• **Assigned task**:
Exact copies of all the entries are required.

• **Change listing data**:

-- Opening Marker --

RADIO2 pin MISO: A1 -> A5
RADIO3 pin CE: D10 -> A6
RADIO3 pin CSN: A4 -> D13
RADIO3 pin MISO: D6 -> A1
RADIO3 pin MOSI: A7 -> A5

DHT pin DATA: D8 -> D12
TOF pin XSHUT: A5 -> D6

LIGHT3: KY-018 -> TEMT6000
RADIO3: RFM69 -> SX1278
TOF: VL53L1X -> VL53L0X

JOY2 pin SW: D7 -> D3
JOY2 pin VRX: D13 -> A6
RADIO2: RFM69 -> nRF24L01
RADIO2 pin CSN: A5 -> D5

-- Closing Marker --

• **Finished exercise**:
RADIO2 pin MISO: A1 -> A5
RADIO3 pin CE: D10 -> A6
RADIO3 pin CSN: A4 -> D13
RADIO3 pin MISO: D6 -> A1
RADIO3 pin MOSI: A7 -> A5

DHT pin DATA: D8 -> D12
TOF pin XSHUT: A5 -> D6

LIGHT3: KY-018 -> TEMT6000
RADIO3: RFM69 -> SX1278
TOF: VL53L1X -> VL53L0X

JOY2 pin SW: D7 -> D3
JOY2 pin VRX: D13 -> A6
RADIO2: RFM69 -> nRF24L01
RADIO2 pin CSN: A5 -> D5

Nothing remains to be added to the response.